* About this exercise: In the records below, the line with "orange cupcake: 15 -> 13" opens the range and the line with "purple nut: 3 -> 4" closes it; print that range exactly and nothing else.

* Provided entries:
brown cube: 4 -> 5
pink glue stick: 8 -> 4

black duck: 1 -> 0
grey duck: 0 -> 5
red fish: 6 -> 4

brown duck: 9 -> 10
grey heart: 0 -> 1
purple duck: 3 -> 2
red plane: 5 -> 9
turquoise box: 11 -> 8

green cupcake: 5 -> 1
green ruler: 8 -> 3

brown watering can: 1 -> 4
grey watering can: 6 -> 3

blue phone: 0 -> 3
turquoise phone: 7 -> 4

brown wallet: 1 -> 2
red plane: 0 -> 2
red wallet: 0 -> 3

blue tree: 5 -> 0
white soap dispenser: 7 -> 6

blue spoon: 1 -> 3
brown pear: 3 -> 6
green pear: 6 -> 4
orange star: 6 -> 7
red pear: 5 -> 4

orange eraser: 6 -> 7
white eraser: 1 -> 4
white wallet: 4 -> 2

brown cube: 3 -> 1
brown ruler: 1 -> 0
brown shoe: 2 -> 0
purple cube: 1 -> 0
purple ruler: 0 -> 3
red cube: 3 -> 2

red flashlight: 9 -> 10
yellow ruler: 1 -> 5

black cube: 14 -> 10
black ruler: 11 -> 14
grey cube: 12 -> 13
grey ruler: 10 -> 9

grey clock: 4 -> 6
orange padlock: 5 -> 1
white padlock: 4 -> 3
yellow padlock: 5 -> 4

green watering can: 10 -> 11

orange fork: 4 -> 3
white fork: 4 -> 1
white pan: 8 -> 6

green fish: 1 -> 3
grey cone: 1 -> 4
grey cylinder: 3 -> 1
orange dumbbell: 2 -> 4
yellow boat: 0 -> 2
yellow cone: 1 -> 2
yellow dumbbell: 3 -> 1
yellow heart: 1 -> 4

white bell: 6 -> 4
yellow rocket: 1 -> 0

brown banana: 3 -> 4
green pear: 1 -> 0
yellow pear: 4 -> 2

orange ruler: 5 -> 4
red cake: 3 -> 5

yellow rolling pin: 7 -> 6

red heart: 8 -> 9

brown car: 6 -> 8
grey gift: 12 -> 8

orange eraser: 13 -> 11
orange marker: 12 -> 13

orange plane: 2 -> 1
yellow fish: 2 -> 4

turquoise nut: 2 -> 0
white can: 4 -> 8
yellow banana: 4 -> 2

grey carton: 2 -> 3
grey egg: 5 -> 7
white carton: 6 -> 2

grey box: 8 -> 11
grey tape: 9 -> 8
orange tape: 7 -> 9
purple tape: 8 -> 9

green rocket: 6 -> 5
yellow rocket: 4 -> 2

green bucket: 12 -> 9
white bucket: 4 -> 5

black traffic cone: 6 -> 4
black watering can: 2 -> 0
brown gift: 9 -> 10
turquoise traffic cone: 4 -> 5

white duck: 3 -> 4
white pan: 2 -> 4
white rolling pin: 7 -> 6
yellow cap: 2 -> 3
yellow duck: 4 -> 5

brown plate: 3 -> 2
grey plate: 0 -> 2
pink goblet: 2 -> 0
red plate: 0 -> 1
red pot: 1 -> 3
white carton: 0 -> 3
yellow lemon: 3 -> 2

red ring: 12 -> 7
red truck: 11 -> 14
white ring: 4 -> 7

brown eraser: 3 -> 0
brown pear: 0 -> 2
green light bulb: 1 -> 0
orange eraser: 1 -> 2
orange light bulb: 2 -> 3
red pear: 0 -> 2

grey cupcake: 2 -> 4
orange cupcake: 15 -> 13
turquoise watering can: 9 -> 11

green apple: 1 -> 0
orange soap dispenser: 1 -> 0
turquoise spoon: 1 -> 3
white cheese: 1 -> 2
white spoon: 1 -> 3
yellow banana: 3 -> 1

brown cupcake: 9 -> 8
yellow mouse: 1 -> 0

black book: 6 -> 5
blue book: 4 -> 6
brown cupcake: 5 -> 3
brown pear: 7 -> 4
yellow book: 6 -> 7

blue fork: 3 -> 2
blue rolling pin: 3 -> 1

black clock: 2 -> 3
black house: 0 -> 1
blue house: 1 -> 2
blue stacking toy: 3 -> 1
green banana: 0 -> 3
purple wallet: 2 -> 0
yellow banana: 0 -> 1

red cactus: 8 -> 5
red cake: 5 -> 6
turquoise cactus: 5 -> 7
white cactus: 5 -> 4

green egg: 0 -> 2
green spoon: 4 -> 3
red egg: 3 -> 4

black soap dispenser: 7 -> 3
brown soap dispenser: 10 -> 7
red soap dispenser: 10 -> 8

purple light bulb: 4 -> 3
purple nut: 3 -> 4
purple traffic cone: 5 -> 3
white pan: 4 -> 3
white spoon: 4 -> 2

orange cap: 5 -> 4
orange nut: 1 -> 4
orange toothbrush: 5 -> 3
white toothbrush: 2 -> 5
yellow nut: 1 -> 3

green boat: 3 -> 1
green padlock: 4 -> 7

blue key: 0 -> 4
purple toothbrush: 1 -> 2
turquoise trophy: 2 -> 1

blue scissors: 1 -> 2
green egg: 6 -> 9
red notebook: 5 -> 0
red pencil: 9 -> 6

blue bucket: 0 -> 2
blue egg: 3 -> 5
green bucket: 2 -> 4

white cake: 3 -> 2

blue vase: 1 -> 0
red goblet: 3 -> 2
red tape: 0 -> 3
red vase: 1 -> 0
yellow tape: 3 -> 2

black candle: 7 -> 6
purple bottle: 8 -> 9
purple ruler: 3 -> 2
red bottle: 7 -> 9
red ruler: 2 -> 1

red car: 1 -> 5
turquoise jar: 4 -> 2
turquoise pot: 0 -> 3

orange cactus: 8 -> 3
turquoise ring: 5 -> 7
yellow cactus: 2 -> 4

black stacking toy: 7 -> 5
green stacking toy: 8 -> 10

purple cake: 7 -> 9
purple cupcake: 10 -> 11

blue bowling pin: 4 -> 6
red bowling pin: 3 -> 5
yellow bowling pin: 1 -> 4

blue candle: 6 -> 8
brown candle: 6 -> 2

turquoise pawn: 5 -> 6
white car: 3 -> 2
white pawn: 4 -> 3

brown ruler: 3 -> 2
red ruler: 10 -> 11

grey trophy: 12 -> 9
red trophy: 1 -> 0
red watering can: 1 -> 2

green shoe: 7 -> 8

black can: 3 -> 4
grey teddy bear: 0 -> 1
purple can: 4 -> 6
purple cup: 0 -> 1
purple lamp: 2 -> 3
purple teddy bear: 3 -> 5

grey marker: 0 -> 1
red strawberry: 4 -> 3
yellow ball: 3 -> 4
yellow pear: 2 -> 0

* Response below:
orange cupcake: 15 -> 13
turquoise watering can: 9 -> 11

green apple: 1 -> 0
orange soap dispenser: 1 -> 0
turquoise spoon: 1 -> 3
white cheese: 1 -> 2
white spoon: 1 -> 3
yellow banana: 3 -> 1

brown cupcake: 9 -> 8
yellow mouse: 1 -> 0

black book: 6 -> 5
blue book: 4 -> 6
brown cupcake: 5 -> 3
brown pear: 7 -> 4
yellow book: 6 -> 7

blue fork: 3 -> 2
blue rolling pin: 3 -> 1

black clock: 2 -> 3
black house: 0 -> 1
blue house: 1 -> 2
blue stacking toy: 3 -> 1
green banana: 0 -> 3
purple wallet: 2 -> 0
yellow banana: 0 -> 1

red cactus: 8 -> 5
red cake: 5 -> 6
turquoise cactus: 5 -> 7
white cactus: 5 -> 4

green egg: 0 -> 2
green spoon: 4 -> 3
red egg: 3 -> 4

black soap dispenser: 7 -> 3
brown soap dispenser: 10 -> 7
red soap dispenser: 10 -> 8

purple light bulb: 4 -> 3
purple nut: 3 -> 4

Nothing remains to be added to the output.